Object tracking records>
=== Section Start ===

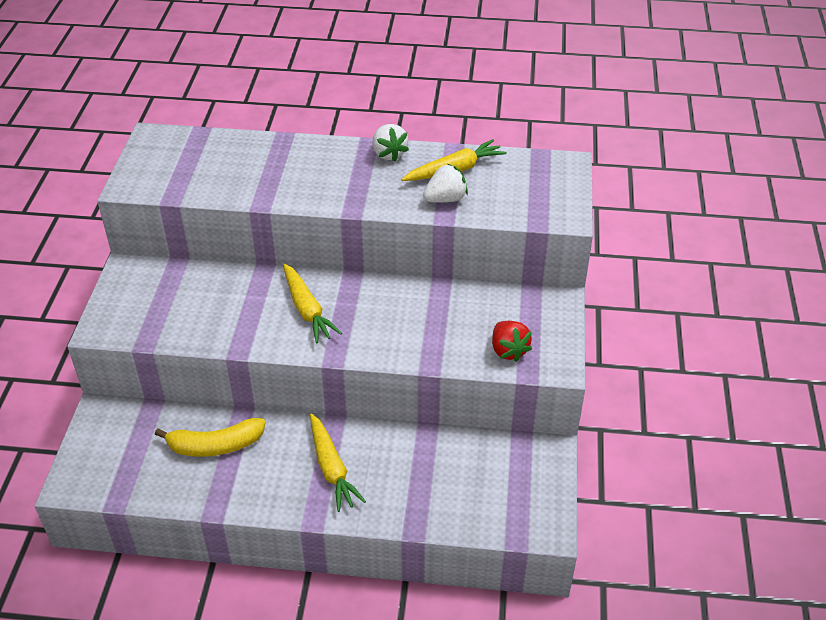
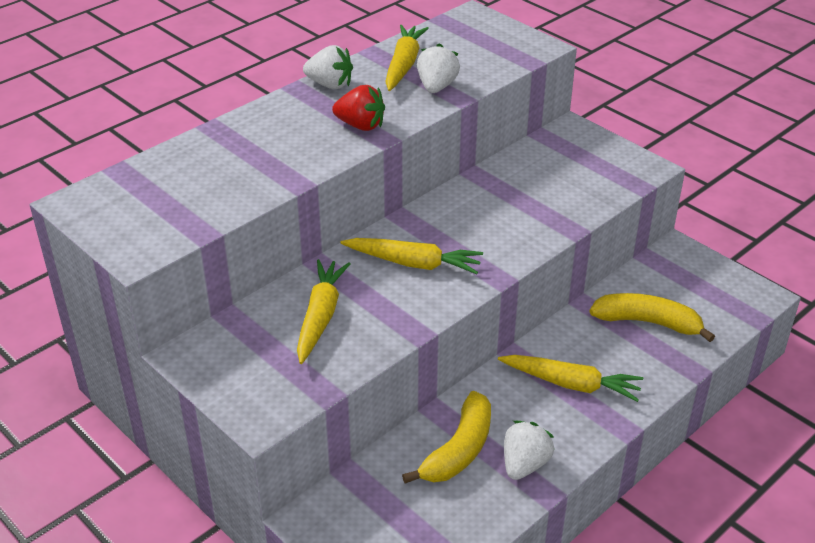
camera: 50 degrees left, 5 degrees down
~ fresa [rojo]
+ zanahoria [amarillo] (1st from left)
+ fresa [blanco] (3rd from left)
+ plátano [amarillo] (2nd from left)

=== Section End ===

Task> Lines with the string "fresa": say how many appear in the entries above, giving the number alone.

The completed task> 2